Give the data below again exactly as it stands. Omit the pictures.

* [Dataset excerpt]
[Start of section]

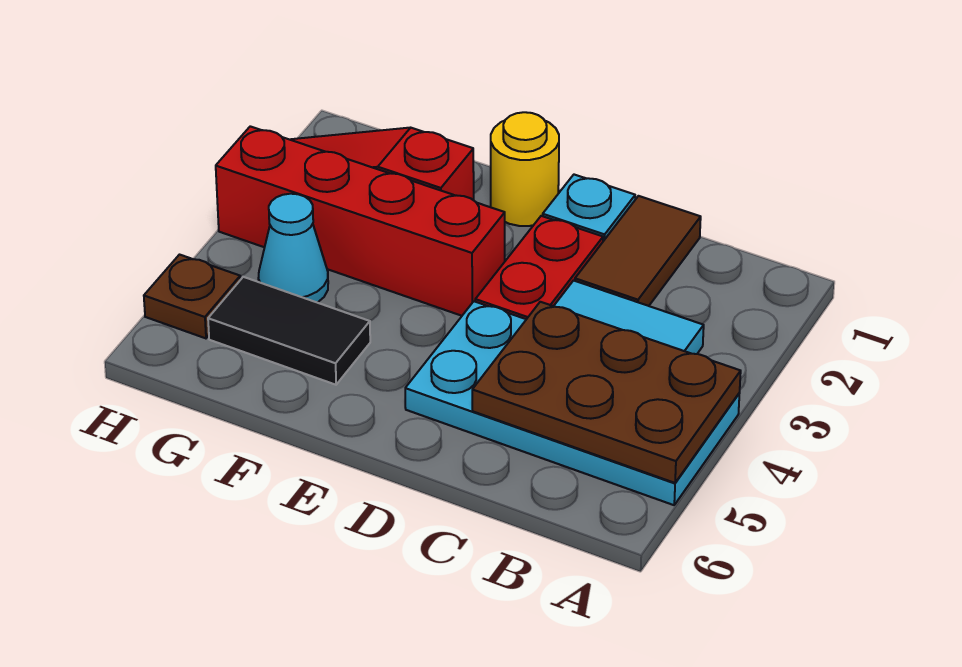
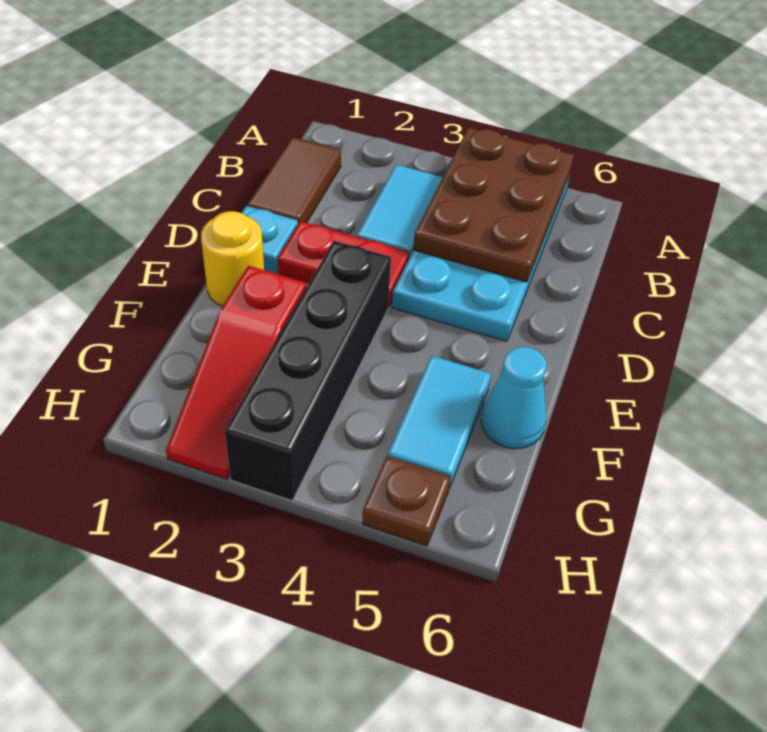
brown tile C1:C2 level 1 -> brown tile B1:C1 level 1
red brick E3:H3 level 1 -> black brick E3:H3 level 1
black tile F5:G5 level 1 -> cyan tile F5:G5 level 1
cyan cone G4 level 1 -> cyan cone F6 level 1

[End of section]

* [Task answer]
brown tile C1:C2 level 1 -> brown tile B1:C1 level 1
red brick E3:H3 level 1 -> black brick E3:H3 level 1
black tile F5:G5 level 1 -> cyan tile F5:G5 level 1
cyan cone G4 level 1 -> cyan cone F6 level 1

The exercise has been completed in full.